[[ Data listing open ]]

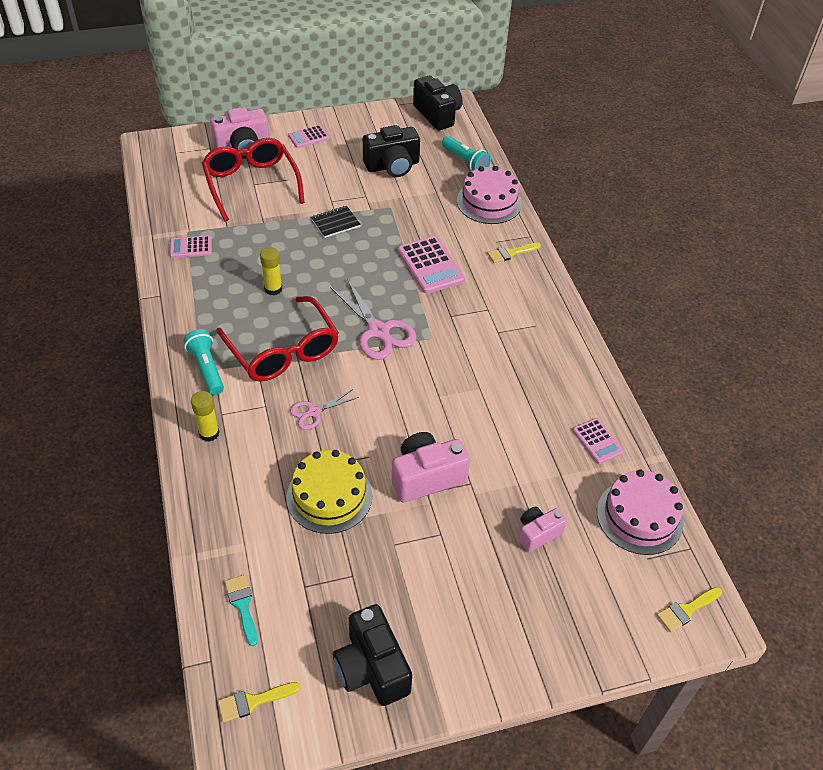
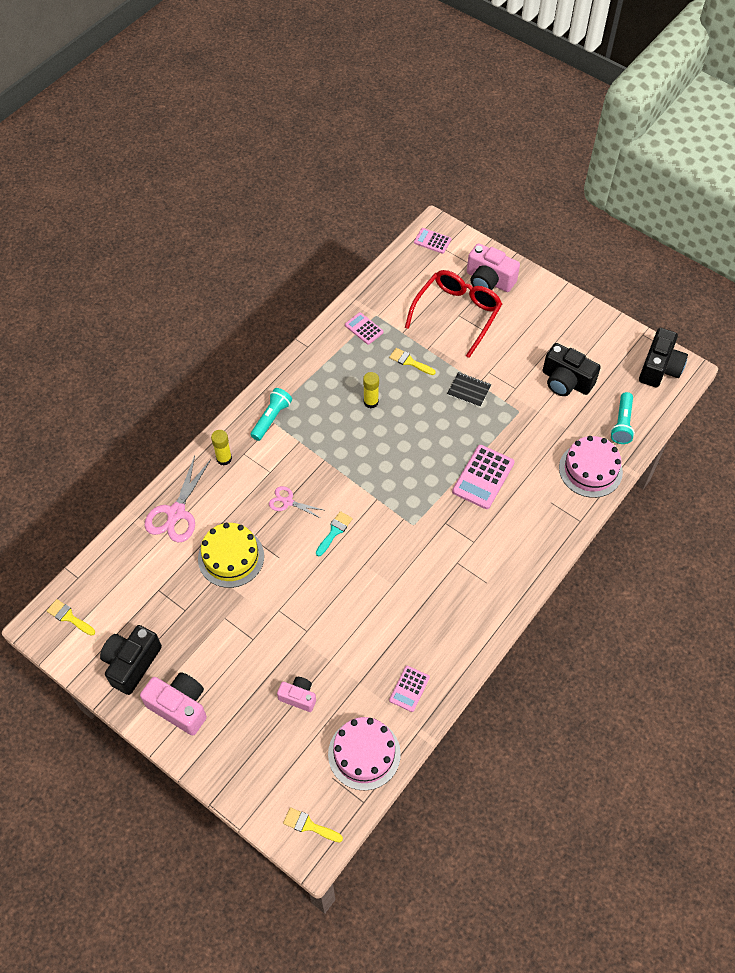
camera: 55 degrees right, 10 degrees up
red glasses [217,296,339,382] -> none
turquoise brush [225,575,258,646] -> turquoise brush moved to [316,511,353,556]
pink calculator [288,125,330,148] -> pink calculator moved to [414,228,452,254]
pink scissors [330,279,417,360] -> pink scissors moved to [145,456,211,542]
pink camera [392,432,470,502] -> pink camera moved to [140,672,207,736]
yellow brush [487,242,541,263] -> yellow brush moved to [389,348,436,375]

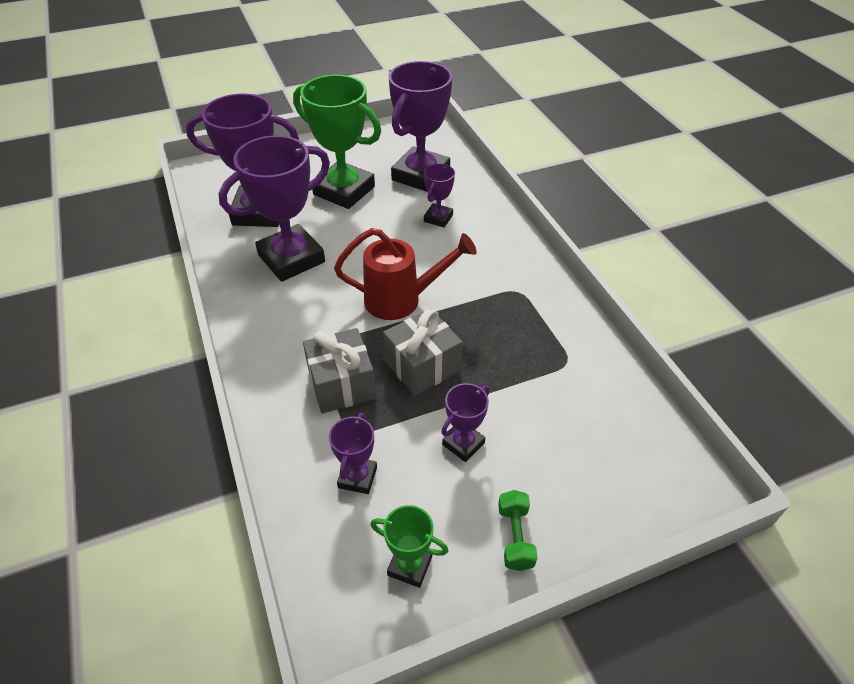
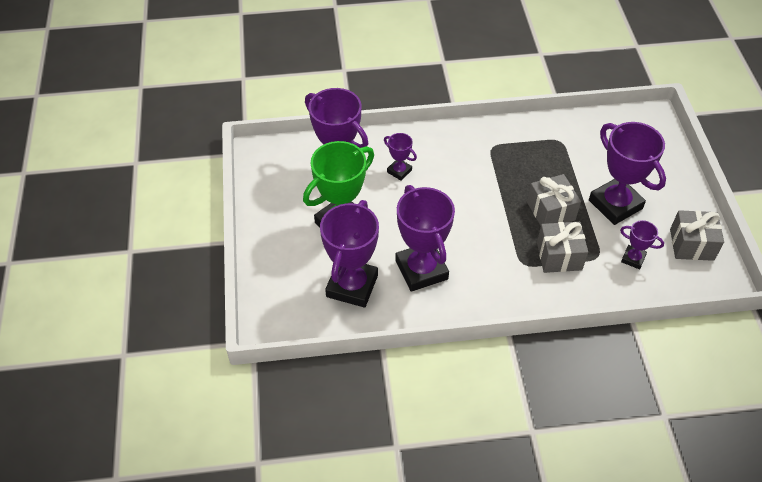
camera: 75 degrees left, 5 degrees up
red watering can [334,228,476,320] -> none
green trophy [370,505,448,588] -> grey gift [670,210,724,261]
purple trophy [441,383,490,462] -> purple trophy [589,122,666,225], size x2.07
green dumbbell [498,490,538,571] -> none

[[ Data listing closed ]]
[[ Data listing open ]]

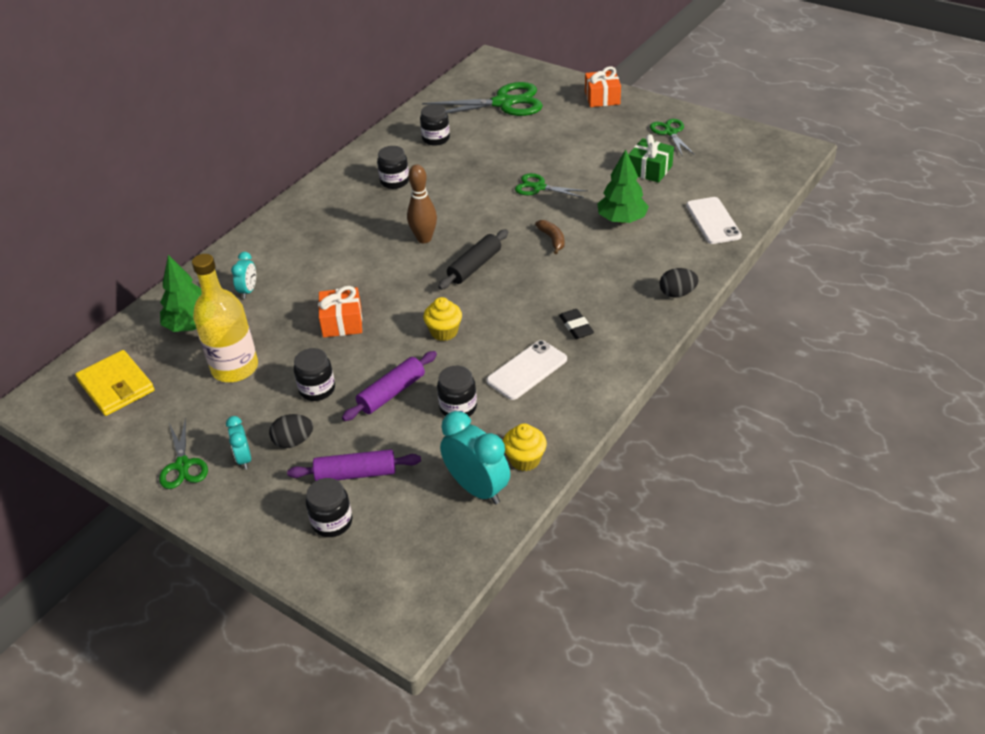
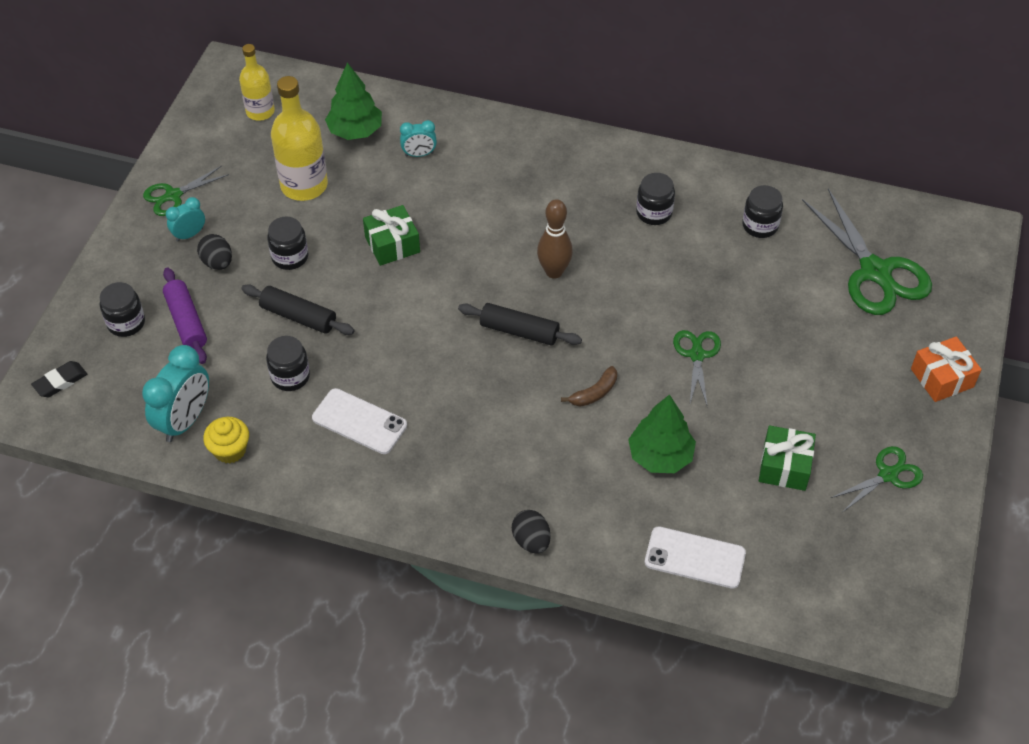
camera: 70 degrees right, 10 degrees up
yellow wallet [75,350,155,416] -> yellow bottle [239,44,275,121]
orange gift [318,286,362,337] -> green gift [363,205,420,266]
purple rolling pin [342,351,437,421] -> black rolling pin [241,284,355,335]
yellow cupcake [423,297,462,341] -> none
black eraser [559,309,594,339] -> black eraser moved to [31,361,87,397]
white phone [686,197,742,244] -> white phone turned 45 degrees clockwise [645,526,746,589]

[[ Data listing closed ]]
[[ Data listing open ]]

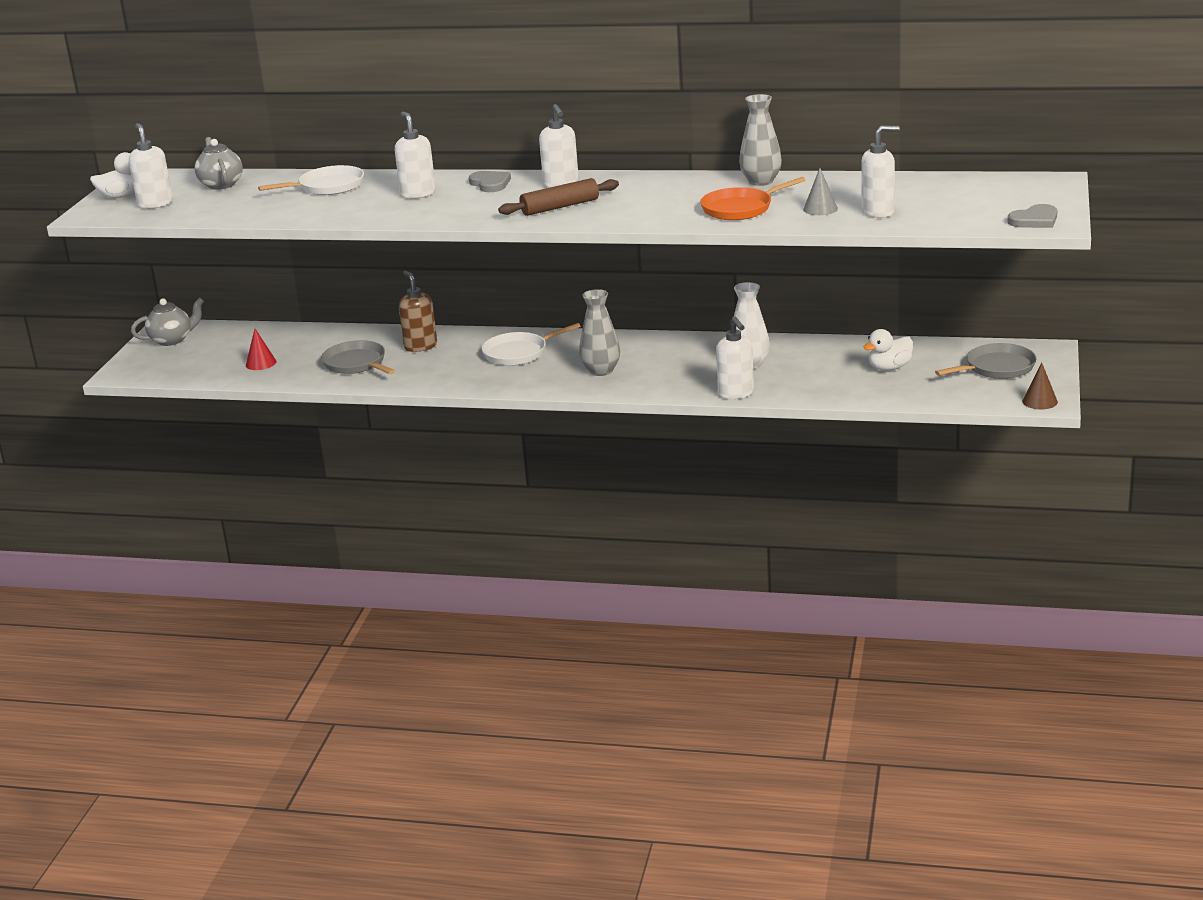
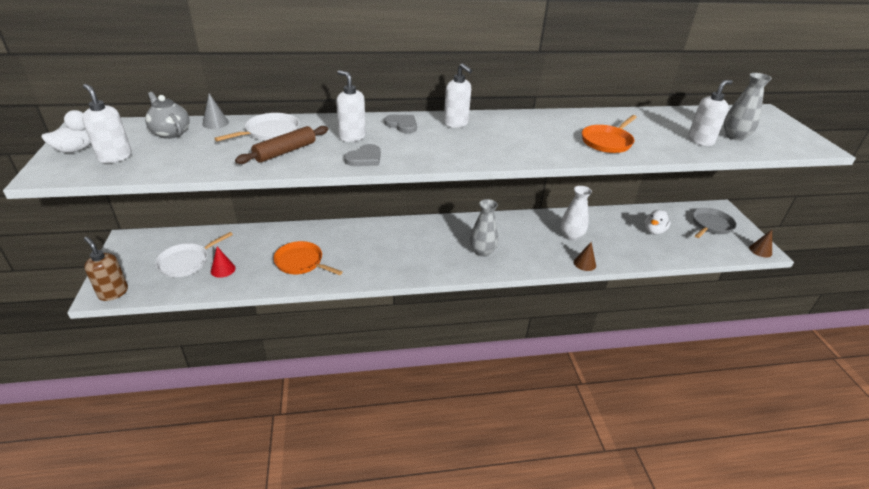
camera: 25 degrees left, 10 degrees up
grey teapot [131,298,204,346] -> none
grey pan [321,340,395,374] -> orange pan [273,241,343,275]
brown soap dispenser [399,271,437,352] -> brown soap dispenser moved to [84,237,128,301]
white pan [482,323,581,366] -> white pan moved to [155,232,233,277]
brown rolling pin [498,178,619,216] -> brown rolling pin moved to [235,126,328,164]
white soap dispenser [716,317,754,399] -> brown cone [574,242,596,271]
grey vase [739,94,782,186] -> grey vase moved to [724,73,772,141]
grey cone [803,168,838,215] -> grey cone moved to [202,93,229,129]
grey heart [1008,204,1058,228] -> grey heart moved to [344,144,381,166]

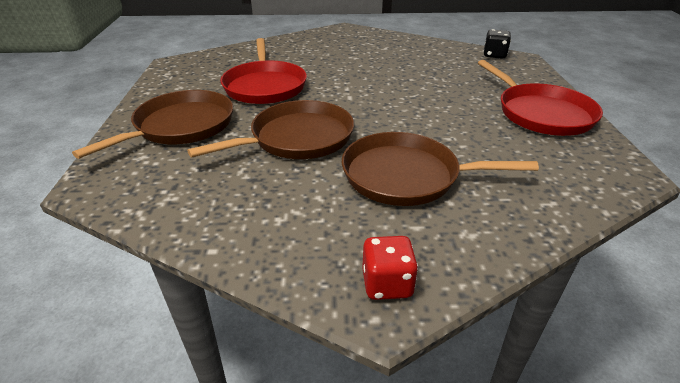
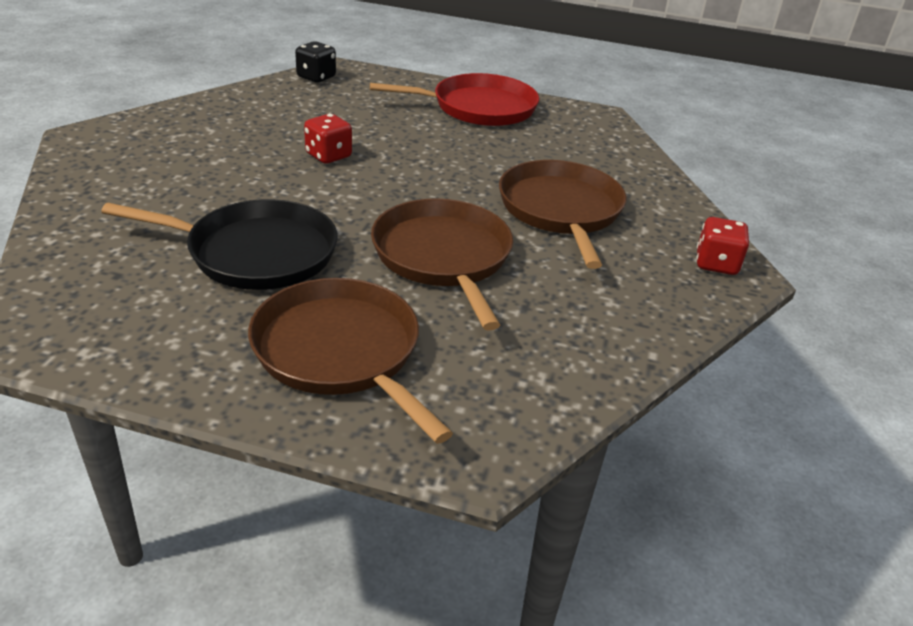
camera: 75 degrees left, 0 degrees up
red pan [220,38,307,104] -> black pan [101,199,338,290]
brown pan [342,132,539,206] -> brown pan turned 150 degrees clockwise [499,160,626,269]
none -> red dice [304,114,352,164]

[[ Data listing closed ]]

* **Problem requirements**
Scan the lines above for "camera: 55 degrees right, 10 degrees up" and for "pink camera [392,432,470,502]". Repeat exactly the line holding each of them and every line in between.

* **Completed task**
camera: 55 degrees right, 10 degrees up
red glasses [217,296,339,382] -> none
turquoise brush [225,575,258,646] -> turquoise brush moved to [316,511,353,556]
pink calculator [288,125,330,148] -> pink calculator moved to [414,228,452,254]
pink scissors [330,279,417,360] -> pink scissors moved to [145,456,211,542]
pink camera [392,432,470,502] -> pink camera moved to [140,672,207,736]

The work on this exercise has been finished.